* Records for the exercise
········
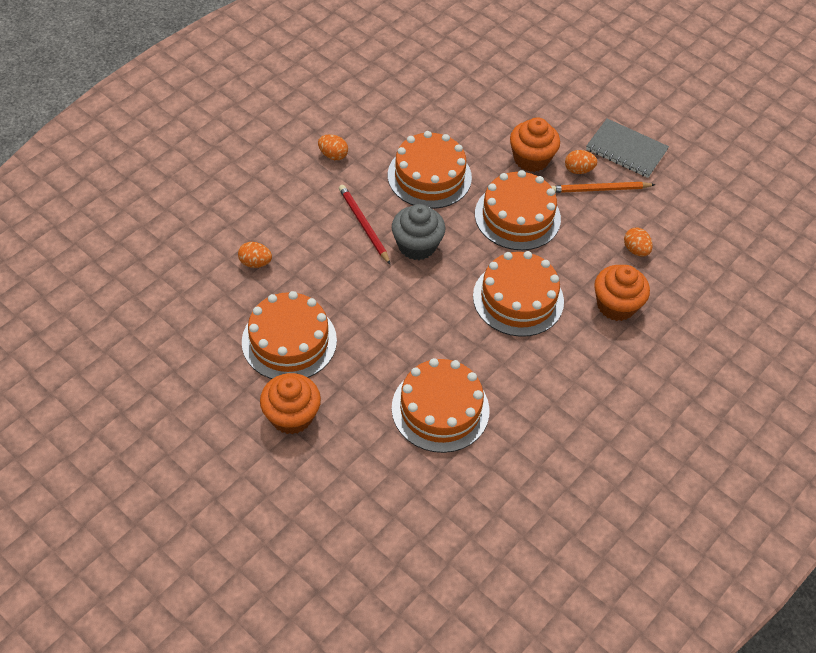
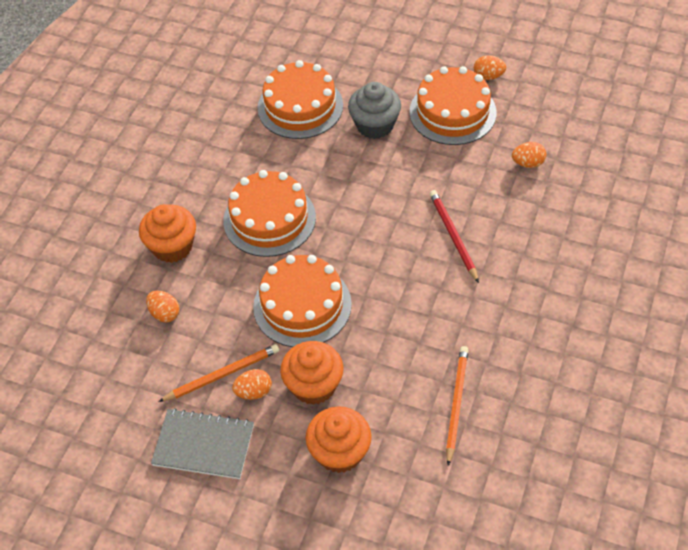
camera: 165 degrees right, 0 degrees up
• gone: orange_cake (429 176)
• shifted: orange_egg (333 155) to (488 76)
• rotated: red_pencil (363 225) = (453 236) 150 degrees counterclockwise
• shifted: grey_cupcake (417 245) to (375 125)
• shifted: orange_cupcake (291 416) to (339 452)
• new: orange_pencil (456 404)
········
* Description of the task
Would you copy out all the data exactly, without the images?

* Exercise result
camera: 165 degrees right, 0 degrees up
• gone: orange_cake (429 176)
• shifted: orange_egg (333 155) to (488 76)
• rotated: red_pencil (363 225) = (453 236) 150 degrees counterclockwise
• shifted: grey_cupcake (417 245) to (375 125)
• shifted: orange_cupcake (291 416) to (339 452)
• new: orange_pencil (456 404)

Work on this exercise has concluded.